Print out the records in full, keeping each word unchanged.

==== MATERIAL PROVIDED

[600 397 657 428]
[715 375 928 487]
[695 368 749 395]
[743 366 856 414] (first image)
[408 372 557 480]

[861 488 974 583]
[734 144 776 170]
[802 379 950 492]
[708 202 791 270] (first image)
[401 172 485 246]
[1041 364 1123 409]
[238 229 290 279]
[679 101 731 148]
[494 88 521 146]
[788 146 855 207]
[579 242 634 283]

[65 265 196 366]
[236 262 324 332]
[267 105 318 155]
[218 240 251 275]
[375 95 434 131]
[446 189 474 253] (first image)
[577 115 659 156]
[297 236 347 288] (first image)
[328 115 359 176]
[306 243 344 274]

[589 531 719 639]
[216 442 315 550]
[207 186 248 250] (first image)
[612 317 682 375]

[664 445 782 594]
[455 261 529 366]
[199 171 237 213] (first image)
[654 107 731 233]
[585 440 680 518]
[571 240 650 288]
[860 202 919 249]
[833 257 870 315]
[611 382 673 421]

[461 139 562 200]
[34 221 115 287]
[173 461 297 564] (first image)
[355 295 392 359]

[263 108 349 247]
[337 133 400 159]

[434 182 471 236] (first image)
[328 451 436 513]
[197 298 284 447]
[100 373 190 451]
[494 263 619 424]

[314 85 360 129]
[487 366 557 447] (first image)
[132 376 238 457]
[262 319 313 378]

========

-- SOLUTION TO THE PROBLEM --
[600 397 657 428]
[715 375 928 487]
[695 368 749 395]
[743 366 856 414] (first image)
[408 372 557 480]

[861 488 974 583]
[734 144 776 170]
[802 379 950 492]
[708 202 791 270] (first image)
[401 172 485 246]
[1041 364 1123 409]
[238 229 290 279]
[679 101 731 148]
[494 88 521 146]
[788 146 855 207]
[579 242 634 283]

[65 265 196 366]
[236 262 324 332]
[267 105 318 155]
[218 240 251 275]
[375 95 434 131]
[446 189 474 253] (first image)
[577 115 659 156]
[297 236 347 288] (first image)
[328 115 359 176]
[306 243 344 274]

[589 531 719 639]
[216 442 315 550]
[207 186 248 250] (first image)
[612 317 682 375]

[664 445 782 594]
[455 261 529 366]
[199 171 237 213] (first image)
[654 107 731 233]
[585 440 680 518]
[571 240 650 288]
[860 202 919 249]
[833 257 870 315]
[611 382 673 421]

[461 139 562 200]
[34 221 115 287]
[173 461 297 564] (first image)
[355 295 392 359]

[263 108 349 247]
[337 133 400 159]

[434 182 471 236] (first image)
[328 451 436 513]
[197 298 284 447]
[100 373 190 451]
[494 263 619 424]

[314 85 360 129]
[487 366 557 447] (first image)
[132 376 238 457]
[262 319 313 378]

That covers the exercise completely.